Using the records below, give the number of lines where the string "bear" shows up. Add nothing to it.

● ● ● ● ● ● ●

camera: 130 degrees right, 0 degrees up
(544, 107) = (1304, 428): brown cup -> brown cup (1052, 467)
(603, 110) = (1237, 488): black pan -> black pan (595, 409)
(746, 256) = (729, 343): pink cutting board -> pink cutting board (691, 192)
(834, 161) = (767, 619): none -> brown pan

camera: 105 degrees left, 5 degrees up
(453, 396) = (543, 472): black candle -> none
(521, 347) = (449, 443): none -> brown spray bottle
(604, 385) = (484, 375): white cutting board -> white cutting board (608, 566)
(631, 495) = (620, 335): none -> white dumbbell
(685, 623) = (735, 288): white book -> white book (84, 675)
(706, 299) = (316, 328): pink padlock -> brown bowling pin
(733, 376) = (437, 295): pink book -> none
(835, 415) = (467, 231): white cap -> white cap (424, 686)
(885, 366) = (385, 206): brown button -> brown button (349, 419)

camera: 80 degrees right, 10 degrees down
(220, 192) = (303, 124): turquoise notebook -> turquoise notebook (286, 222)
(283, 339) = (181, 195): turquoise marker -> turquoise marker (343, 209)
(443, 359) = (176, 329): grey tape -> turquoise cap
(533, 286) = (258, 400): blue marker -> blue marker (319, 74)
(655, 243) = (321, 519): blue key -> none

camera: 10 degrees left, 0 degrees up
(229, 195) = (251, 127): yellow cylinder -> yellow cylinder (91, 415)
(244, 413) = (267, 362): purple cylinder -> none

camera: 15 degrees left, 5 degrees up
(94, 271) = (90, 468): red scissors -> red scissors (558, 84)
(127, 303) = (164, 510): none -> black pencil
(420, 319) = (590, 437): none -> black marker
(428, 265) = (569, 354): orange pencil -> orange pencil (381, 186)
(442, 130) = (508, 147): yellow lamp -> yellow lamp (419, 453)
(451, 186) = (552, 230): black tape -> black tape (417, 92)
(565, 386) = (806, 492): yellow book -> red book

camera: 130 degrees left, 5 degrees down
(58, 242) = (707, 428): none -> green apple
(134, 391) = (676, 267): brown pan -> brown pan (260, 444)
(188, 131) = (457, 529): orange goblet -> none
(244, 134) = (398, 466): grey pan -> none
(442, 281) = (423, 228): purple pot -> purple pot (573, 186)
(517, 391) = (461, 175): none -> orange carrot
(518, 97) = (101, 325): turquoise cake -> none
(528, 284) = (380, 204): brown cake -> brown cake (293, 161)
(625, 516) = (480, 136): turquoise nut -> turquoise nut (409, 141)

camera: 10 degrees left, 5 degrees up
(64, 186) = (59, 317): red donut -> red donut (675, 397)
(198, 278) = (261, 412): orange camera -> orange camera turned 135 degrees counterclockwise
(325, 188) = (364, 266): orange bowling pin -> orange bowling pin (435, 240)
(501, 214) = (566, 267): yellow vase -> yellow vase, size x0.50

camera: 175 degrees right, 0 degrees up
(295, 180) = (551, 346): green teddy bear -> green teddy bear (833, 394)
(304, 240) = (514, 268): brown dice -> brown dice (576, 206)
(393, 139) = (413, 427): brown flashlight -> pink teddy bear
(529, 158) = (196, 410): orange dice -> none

● ● ● ● ● ● ●

• [Reply]:
2